* THE PROBLEM: In the entries below, begin at the line with "C1: 680nF (AGND, VA) -> 680nF (AGND, VEXT)" and stop after the line with "POT3: 500 (AGND, W1, wiper"; output those lines exactly and omit the pictures.

* PROVIDED MATERIAL:
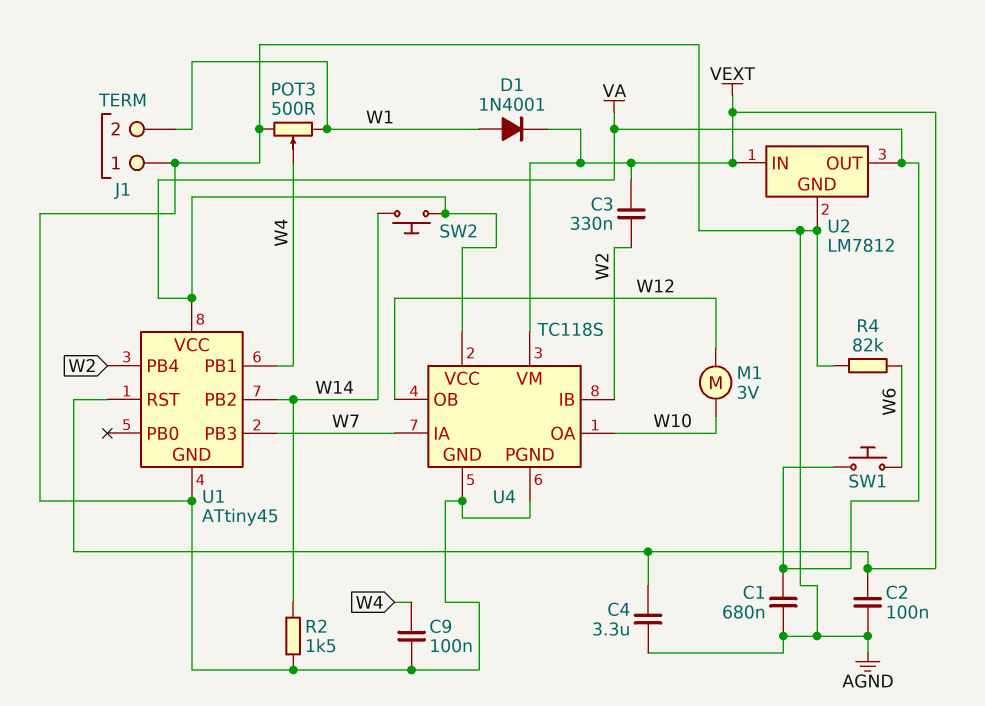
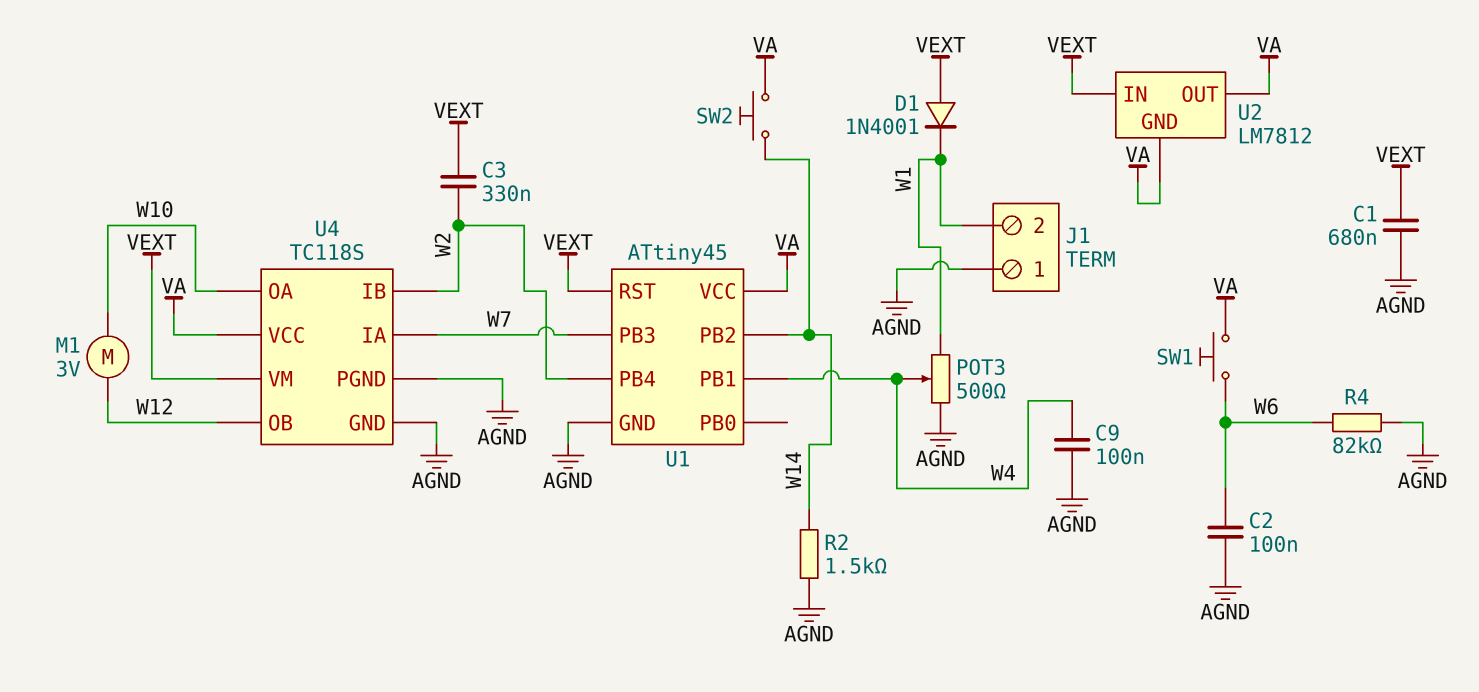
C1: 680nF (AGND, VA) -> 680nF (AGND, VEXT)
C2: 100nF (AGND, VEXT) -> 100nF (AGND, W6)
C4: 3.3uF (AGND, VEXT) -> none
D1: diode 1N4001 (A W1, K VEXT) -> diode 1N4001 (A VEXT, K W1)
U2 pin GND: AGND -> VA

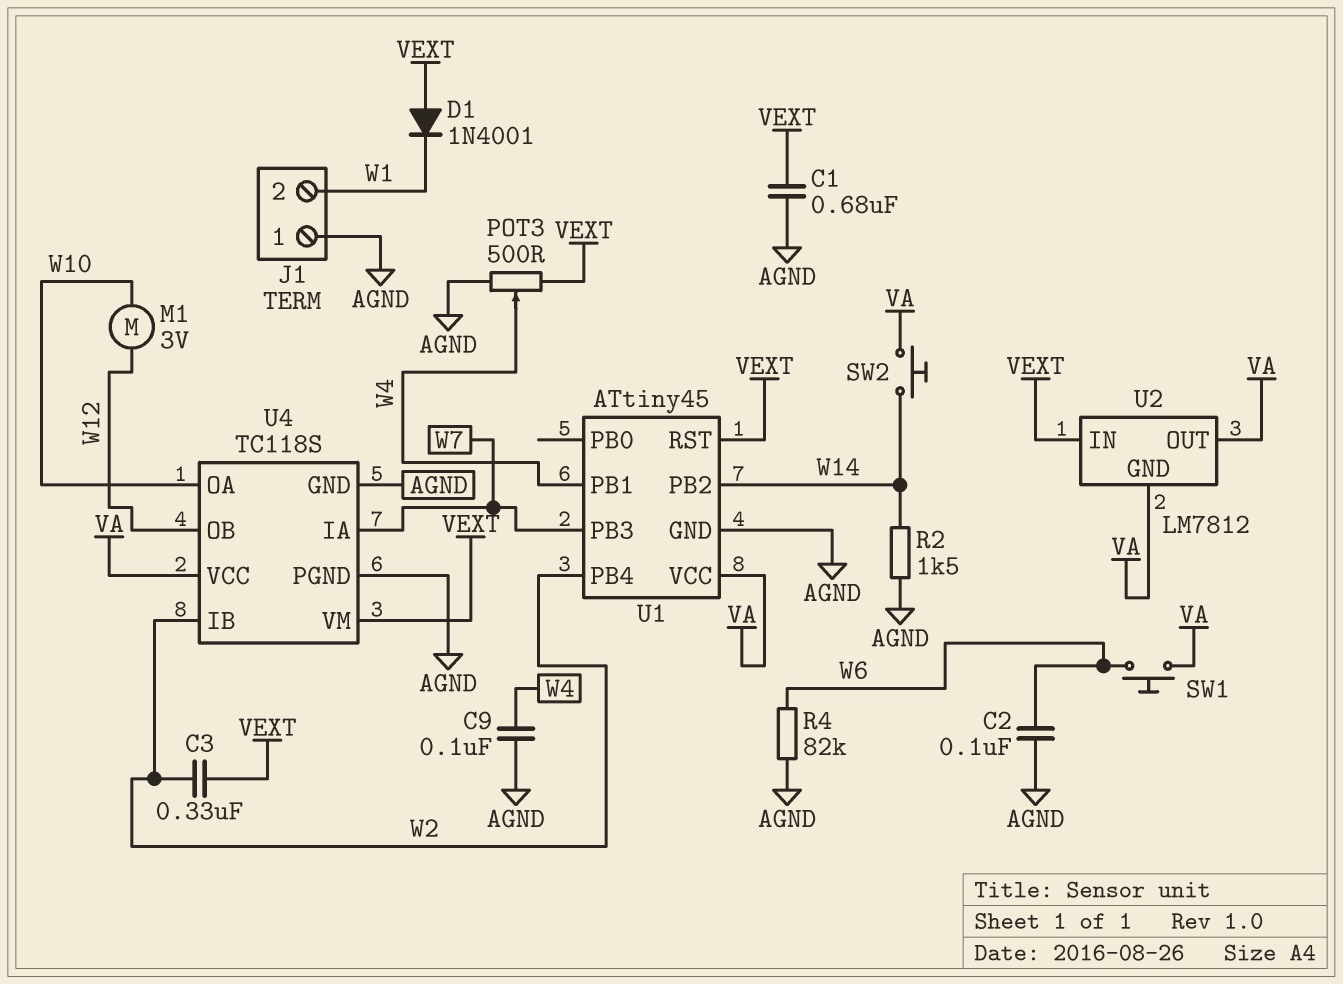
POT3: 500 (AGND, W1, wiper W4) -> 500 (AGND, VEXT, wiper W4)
...
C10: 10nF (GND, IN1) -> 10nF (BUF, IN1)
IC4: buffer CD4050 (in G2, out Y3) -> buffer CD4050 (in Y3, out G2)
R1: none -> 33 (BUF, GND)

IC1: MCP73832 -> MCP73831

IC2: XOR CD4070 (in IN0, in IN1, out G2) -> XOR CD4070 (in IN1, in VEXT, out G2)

* SOLUTION:
C1: 680nF (AGND, VA) -> 680nF (AGND, VEXT)
C2: 100nF (AGND, VEXT) -> 100nF (AGND, W6)
C4: 3.3uF (AGND, VEXT) -> none
D1: diode 1N4001 (A W1, K VEXT) -> diode 1N4001 (A VEXT, K W1)
U2 pin GND: AGND -> VA

POT3: 500 (AGND, W1, wiper W4) -> 500 (AGND, VEXT, wiper W4)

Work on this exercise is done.